**DATA EXTRACTS:**
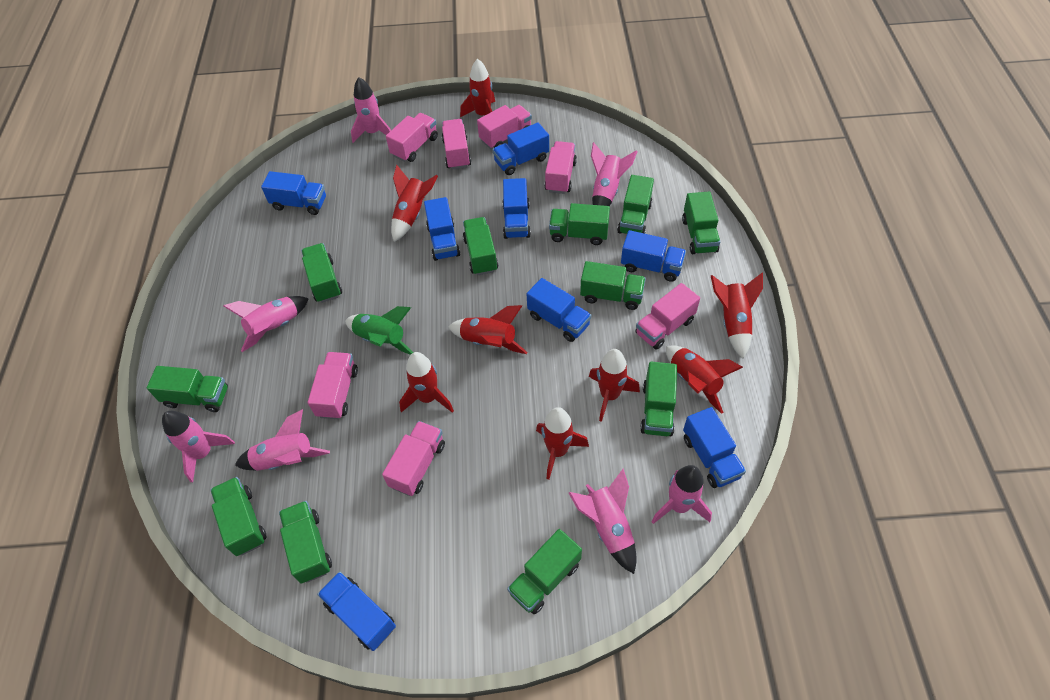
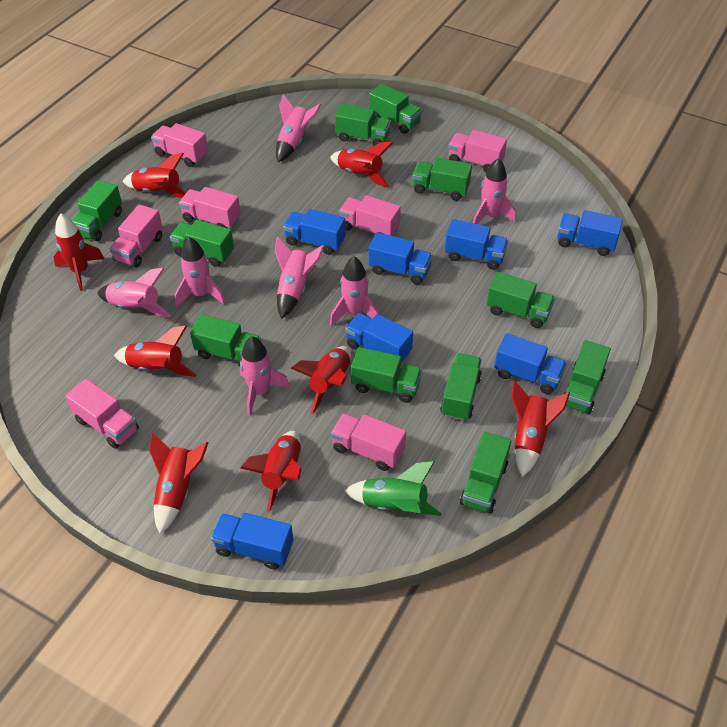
blue truck: 8 -> 7

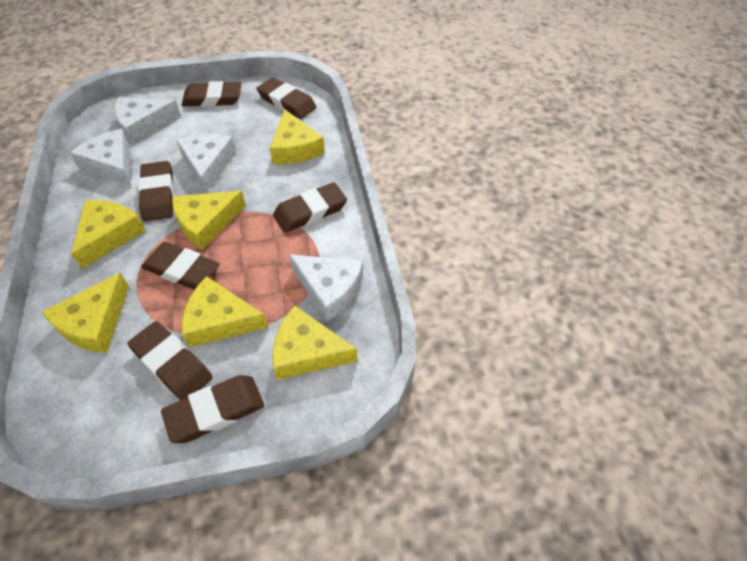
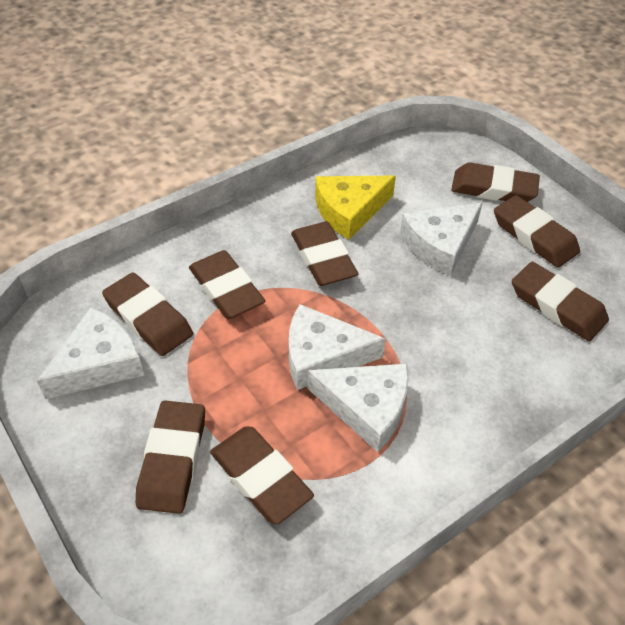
brown eraser: 7 -> 8
yellow cheese: 6 -> 1

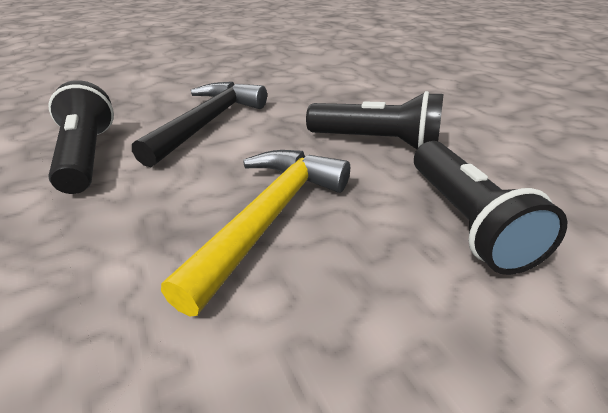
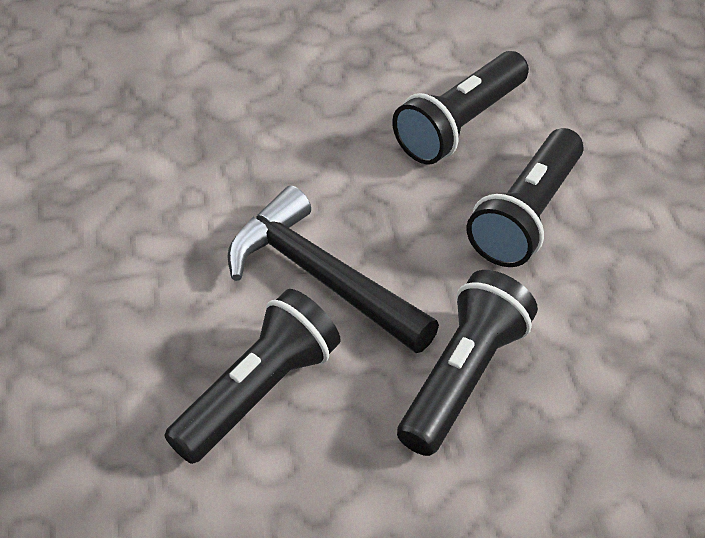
black flashlight: 3 -> 4
yellow hammer: 1 -> 0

**EXERCISE PROMPT:** The expected output is every line of the data, unchanged, with the pictures skipped.

**RESPONSE FOR THIS EXERCISE:**
blue truck: 8 -> 7

brown eraser: 7 -> 8
yellow cheese: 6 -> 1

black flashlight: 3 -> 4
yellow hammer: 1 -> 0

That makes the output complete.